The result should be an exact copy of the data, free of pictures.
——
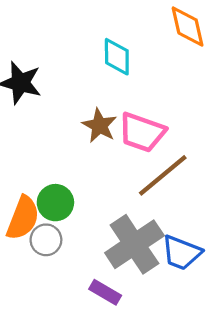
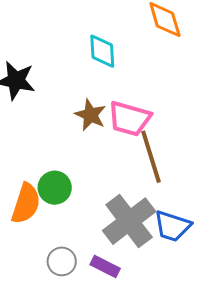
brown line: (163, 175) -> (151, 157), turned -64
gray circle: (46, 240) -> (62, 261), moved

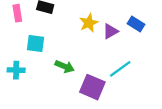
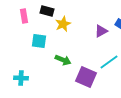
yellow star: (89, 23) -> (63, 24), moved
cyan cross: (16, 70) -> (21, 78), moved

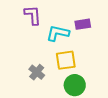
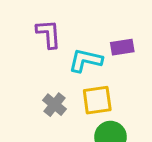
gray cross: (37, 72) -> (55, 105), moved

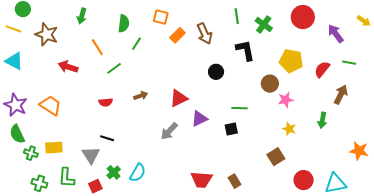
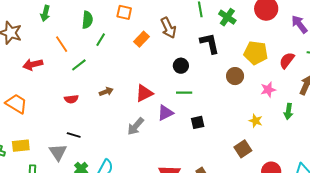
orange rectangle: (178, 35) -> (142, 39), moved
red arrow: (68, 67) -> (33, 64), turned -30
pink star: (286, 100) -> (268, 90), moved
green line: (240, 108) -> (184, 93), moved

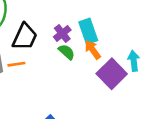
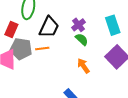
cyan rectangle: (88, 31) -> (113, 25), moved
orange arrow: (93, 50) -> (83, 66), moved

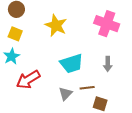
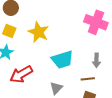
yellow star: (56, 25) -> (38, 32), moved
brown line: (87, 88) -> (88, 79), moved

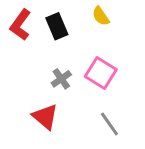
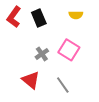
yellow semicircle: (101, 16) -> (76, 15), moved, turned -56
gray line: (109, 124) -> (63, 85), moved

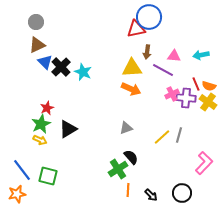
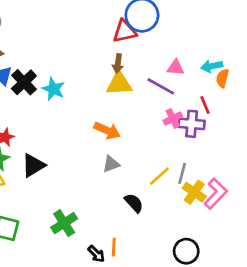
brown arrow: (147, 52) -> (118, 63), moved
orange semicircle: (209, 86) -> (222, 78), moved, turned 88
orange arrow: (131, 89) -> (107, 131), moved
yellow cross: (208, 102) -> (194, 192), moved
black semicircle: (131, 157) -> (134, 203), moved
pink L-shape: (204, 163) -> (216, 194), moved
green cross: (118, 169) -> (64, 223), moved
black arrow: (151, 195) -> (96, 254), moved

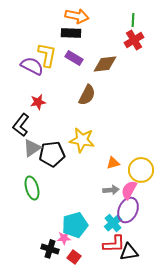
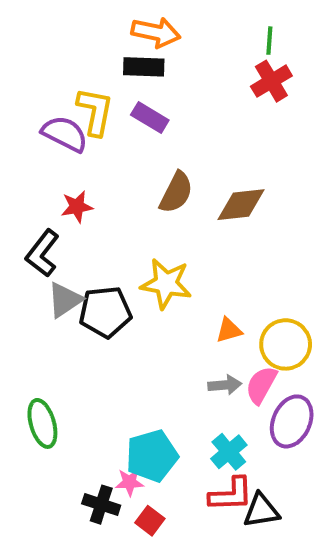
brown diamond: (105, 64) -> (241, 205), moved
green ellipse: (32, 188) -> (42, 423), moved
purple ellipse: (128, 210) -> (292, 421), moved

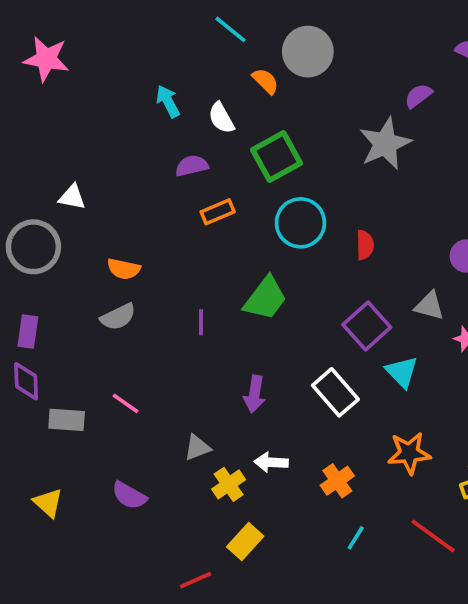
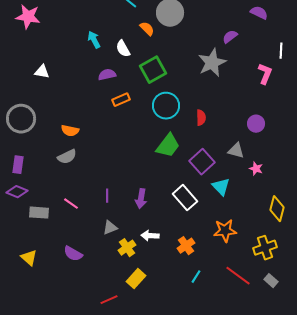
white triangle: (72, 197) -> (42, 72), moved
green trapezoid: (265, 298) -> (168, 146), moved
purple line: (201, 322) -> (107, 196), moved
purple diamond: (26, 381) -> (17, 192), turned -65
——
§ **Your solution**:
brown line: (163, 175) -> (151, 157), turned -64
gray circle: (46, 240) -> (62, 261), moved

yellow star: (89, 23) -> (63, 24), moved
cyan cross: (16, 70) -> (21, 78), moved

gray cross: (37, 72) -> (55, 105), moved

orange rectangle: (178, 35) -> (142, 39), moved
red arrow: (68, 67) -> (33, 64), turned -30
pink star: (286, 100) -> (268, 90), moved
green line: (240, 108) -> (184, 93), moved

cyan rectangle: (88, 31) -> (113, 25), moved
orange arrow: (93, 50) -> (83, 66), moved

yellow star: (56, 25) -> (38, 32), moved
brown line: (87, 88) -> (88, 79), moved

yellow semicircle: (101, 16) -> (76, 15), moved, turned -56
gray line: (109, 124) -> (63, 85), moved

brown arrow: (147, 52) -> (118, 63), moved
orange semicircle: (209, 86) -> (222, 78), moved, turned 88
orange arrow: (131, 89) -> (107, 131), moved
yellow cross: (208, 102) -> (194, 192), moved
black semicircle: (131, 157) -> (134, 203), moved
pink L-shape: (204, 163) -> (216, 194), moved
green cross: (118, 169) -> (64, 223), moved
black arrow: (151, 195) -> (96, 254), moved

brown diamond: (105, 64) -> (241, 205), moved
green ellipse: (32, 188) -> (42, 423), moved
purple ellipse: (128, 210) -> (292, 421), moved

white triangle: (72, 197) -> (42, 72), moved
green trapezoid: (265, 298) -> (168, 146), moved
purple line: (201, 322) -> (107, 196), moved
purple diamond: (26, 381) -> (17, 192), turned -65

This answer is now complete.